## What to do:
From the data underneath, reproduce exactly the stretch that begins at the line with "BUTTON pin VCC: 5V -> 3V3" and ends after the line with "RADIO3 pin CE: D0 -> D6".

- - - -

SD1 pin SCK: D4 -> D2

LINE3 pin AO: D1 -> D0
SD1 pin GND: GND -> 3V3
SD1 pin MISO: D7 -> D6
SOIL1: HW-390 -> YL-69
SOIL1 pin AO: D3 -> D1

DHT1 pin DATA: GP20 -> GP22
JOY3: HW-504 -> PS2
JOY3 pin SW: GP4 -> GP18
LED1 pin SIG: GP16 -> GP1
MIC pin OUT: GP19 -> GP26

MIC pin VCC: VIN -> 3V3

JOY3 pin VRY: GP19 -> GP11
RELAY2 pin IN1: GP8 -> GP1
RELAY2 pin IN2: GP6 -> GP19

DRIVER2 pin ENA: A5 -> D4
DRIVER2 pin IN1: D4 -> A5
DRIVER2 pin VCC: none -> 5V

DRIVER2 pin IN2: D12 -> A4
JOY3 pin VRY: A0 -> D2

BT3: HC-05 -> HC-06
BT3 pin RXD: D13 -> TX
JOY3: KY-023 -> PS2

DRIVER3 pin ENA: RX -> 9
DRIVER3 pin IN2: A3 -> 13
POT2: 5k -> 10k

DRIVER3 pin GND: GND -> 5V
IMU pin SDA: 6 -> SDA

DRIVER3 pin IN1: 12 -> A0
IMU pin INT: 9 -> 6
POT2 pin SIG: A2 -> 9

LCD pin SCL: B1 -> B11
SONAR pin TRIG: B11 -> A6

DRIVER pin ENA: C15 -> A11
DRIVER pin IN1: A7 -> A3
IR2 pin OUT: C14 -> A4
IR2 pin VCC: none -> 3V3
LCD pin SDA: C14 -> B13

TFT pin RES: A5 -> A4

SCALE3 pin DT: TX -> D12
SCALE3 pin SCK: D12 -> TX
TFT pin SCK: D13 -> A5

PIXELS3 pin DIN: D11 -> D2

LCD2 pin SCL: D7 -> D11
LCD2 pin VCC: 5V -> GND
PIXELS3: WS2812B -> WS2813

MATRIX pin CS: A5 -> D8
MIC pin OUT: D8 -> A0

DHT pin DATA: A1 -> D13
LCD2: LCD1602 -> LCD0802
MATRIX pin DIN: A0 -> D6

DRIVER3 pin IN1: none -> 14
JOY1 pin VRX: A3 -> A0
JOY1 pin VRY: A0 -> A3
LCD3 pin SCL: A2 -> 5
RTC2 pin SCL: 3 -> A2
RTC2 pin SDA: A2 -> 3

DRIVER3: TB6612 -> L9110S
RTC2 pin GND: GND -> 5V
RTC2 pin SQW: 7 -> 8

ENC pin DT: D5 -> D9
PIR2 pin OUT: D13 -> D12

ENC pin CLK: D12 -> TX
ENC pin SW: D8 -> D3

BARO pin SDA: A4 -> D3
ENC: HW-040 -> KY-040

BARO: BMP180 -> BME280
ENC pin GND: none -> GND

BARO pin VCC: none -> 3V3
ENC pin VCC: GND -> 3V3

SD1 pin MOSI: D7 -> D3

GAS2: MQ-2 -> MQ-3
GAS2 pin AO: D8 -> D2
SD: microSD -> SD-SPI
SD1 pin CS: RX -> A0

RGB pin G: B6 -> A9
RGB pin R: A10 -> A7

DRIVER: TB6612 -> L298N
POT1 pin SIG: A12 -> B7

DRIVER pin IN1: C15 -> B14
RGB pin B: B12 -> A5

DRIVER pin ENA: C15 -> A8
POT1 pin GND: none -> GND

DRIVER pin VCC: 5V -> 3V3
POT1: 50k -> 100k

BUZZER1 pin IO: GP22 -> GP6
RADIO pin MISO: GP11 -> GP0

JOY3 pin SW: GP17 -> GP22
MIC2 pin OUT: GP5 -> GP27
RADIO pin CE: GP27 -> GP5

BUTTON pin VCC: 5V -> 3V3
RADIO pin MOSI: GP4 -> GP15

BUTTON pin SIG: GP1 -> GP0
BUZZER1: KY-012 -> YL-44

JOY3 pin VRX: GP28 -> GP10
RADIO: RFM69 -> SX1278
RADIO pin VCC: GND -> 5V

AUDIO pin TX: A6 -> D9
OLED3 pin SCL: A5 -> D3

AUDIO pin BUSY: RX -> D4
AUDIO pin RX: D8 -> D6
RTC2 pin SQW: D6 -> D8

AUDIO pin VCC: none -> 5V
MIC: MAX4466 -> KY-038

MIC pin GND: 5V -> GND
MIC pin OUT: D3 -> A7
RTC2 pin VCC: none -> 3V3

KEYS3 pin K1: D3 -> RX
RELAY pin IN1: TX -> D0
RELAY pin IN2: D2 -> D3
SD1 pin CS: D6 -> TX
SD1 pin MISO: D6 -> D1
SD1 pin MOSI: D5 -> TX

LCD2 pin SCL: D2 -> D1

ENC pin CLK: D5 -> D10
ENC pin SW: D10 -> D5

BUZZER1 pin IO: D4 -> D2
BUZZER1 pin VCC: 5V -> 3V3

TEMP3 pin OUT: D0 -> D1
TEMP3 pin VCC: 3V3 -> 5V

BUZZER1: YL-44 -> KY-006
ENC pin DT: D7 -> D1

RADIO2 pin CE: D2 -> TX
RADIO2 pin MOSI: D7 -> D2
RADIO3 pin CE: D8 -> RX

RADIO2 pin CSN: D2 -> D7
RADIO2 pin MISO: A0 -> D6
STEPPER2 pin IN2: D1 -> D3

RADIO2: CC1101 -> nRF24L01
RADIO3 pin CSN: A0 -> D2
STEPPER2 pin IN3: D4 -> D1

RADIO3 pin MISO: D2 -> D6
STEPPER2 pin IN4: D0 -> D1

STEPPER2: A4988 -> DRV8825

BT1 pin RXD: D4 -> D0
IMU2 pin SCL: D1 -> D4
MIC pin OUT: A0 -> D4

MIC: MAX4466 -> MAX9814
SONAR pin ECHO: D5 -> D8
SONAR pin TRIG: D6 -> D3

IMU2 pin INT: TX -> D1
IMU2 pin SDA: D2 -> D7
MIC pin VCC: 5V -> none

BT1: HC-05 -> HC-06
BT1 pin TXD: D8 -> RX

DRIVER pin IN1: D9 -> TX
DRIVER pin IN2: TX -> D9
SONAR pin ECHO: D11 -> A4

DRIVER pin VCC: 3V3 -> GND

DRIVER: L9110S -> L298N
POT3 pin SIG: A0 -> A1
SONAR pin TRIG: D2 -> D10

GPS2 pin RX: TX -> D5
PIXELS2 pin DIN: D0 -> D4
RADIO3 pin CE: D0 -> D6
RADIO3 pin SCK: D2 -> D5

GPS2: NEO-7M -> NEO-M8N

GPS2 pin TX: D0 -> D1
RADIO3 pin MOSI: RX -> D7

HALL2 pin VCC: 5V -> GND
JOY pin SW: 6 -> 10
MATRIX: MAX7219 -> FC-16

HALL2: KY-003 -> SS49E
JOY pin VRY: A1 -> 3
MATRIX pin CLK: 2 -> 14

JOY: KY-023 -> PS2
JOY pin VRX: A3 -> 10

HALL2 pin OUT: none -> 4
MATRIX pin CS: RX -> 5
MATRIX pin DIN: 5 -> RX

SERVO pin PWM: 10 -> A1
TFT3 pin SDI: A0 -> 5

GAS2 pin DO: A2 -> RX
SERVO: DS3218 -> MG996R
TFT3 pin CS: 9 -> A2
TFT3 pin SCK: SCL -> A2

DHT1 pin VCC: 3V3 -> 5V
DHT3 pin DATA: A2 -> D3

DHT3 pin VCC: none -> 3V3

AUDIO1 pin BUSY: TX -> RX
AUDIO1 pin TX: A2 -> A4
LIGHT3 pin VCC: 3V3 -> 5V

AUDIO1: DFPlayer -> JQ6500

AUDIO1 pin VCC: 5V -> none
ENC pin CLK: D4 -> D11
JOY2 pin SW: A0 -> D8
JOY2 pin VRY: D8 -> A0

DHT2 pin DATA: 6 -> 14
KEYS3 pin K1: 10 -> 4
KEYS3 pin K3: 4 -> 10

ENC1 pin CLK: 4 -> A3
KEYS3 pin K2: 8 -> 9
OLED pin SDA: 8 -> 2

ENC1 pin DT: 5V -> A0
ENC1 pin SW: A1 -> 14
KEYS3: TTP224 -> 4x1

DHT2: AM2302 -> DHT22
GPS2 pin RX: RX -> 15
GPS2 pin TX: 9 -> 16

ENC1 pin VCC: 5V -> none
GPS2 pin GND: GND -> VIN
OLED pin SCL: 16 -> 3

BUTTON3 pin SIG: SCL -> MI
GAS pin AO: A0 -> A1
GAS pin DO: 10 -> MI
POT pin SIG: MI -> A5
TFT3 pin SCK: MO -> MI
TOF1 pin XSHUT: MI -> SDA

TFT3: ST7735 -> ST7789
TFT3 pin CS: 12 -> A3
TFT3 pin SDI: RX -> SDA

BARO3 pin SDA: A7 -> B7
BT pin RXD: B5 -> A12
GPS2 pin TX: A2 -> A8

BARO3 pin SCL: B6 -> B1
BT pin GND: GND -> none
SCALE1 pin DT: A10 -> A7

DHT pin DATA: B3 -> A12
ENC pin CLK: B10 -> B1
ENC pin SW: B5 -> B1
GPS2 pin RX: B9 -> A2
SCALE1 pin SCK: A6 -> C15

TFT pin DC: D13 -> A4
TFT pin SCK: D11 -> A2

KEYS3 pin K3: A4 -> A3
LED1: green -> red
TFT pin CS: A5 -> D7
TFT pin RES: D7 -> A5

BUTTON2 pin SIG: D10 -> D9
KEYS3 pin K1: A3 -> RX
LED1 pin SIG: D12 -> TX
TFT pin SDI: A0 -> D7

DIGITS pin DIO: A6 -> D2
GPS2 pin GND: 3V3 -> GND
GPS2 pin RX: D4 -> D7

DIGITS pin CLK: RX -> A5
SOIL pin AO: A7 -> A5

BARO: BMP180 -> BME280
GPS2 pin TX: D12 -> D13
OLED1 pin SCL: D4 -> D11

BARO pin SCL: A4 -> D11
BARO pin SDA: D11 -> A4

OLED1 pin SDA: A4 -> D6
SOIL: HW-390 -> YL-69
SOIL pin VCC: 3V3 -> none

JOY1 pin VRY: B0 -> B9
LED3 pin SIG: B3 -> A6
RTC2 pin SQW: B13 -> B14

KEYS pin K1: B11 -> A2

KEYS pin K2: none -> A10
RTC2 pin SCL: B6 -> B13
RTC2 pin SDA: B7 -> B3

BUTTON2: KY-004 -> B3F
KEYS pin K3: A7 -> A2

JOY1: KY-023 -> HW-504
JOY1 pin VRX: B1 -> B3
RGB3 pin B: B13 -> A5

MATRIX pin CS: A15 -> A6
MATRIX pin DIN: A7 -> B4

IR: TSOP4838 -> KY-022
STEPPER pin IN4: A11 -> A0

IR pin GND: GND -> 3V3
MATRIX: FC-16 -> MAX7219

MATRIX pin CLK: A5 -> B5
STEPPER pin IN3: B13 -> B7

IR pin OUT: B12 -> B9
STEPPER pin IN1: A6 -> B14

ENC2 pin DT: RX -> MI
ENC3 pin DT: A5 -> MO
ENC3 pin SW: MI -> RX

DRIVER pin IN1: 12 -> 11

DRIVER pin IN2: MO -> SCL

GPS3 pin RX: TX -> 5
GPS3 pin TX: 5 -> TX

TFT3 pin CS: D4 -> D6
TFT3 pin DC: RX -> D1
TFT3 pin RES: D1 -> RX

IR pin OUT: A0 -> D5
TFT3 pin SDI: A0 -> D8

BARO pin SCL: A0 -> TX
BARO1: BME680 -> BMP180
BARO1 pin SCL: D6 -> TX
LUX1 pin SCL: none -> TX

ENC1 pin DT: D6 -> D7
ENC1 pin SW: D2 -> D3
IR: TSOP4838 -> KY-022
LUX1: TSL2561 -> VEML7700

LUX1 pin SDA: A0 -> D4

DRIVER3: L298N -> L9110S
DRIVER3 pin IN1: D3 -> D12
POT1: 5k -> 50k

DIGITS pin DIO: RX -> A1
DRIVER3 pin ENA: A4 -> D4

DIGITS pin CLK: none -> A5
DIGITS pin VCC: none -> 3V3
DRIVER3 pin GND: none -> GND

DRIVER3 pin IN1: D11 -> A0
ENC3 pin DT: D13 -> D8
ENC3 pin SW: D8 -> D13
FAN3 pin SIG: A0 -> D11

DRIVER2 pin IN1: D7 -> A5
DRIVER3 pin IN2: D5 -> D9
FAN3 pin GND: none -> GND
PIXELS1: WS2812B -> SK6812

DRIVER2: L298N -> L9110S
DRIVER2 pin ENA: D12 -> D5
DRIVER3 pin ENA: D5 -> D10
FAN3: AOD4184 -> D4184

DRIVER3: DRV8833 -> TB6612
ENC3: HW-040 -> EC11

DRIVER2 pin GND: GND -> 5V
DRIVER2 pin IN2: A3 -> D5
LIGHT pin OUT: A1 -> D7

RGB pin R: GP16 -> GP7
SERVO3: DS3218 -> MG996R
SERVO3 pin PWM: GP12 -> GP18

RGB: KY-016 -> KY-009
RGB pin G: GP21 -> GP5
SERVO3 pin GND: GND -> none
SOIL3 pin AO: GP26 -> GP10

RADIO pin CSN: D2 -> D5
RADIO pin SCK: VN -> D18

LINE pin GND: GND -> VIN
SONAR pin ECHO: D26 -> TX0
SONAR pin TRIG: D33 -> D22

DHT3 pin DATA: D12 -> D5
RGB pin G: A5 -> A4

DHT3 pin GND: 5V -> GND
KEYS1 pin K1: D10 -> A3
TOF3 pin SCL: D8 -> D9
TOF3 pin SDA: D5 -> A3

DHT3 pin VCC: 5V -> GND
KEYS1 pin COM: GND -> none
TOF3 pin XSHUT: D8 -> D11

- - - -

## Exercise response:
BUTTON pin VCC: 5V -> 3V3
RADIO pin MOSI: GP4 -> GP15

BUTTON pin SIG: GP1 -> GP0
BUZZER1: KY-012 -> YL-44

JOY3 pin VRX: GP28 -> GP10
RADIO: RFM69 -> SX1278
RADIO pin VCC: GND -> 5V

AUDIO pin TX: A6 -> D9
OLED3 pin SCL: A5 -> D3

AUDIO pin BUSY: RX -> D4
AUDIO pin RX: D8 -> D6
RTC2 pin SQW: D6 -> D8

AUDIO pin VCC: none -> 5V
MIC: MAX4466 -> KY-038

MIC pin GND: 5V -> GND
MIC pin OUT: D3 -> A7
RTC2 pin VCC: none -> 3V3

KEYS3 pin K1: D3 -> RX
RELAY pin IN1: TX -> D0
RELAY pin IN2: D2 -> D3
SD1 pin CS: D6 -> TX
SD1 pin MISO: D6 -> D1
SD1 pin MOSI: D5 -> TX

LCD2 pin SCL: D2 -> D1

ENC pin CLK: D5 -> D10
ENC pin SW: D10 -> D5

BUZZER1 pin IO: D4 -> D2
BUZZER1 pin VCC: 5V -> 3V3

TEMP3 pin OUT: D0 -> D1
TEMP3 pin VCC: 3V3 -> 5V

BUZZER1: YL-44 -> KY-006
ENC pin DT: D7 -> D1

RADIO2 pin CE: D2 -> TX
RADIO2 pin MOSI: D7 -> D2
RADIO3 pin CE: D8 -> RX

RADIO2 pin CSN: D2 -> D7
RADIO2 pin MISO: A0 -> D6
STEPPER2 pin IN2: D1 -> D3

RADIO2: CC1101 -> nRF24L01
RADIO3 pin CSN: A0 -> D2
STEPPER2 pin IN3: D4 -> D1

RADIO3 pin MISO: D2 -> D6
STEPPER2 pin IN4: D0 -> D1

STEPPER2: A4988 -> DRV8825

BT1 pin RXD: D4 -> D0
IMU2 pin SCL: D1 -> D4
MIC pin OUT: A0 -> D4

MIC: MAX4466 -> MAX9814
SONAR pin ECHO: D5 -> D8
SONAR pin TRIG: D6 -> D3

IMU2 pin INT: TX -> D1
IMU2 pin SDA: D2 -> D7
MIC pin VCC: 5V -> none

BT1: HC-05 -> HC-06
BT1 pin TXD: D8 -> RX

DRIVER pin IN1: D9 -> TX
DRIVER pin IN2: TX -> D9
SONAR pin ECHO: D11 -> A4

DRIVER pin VCC: 3V3 -> GND

DRIVER: L9110S -> L298N
POT3 pin SIG: A0 -> A1
SONAR pin TRIG: D2 -> D10

GPS2 pin RX: TX -> D5
PIXELS2 pin DIN: D0 -> D4
RADIO3 pin CE: D0 -> D6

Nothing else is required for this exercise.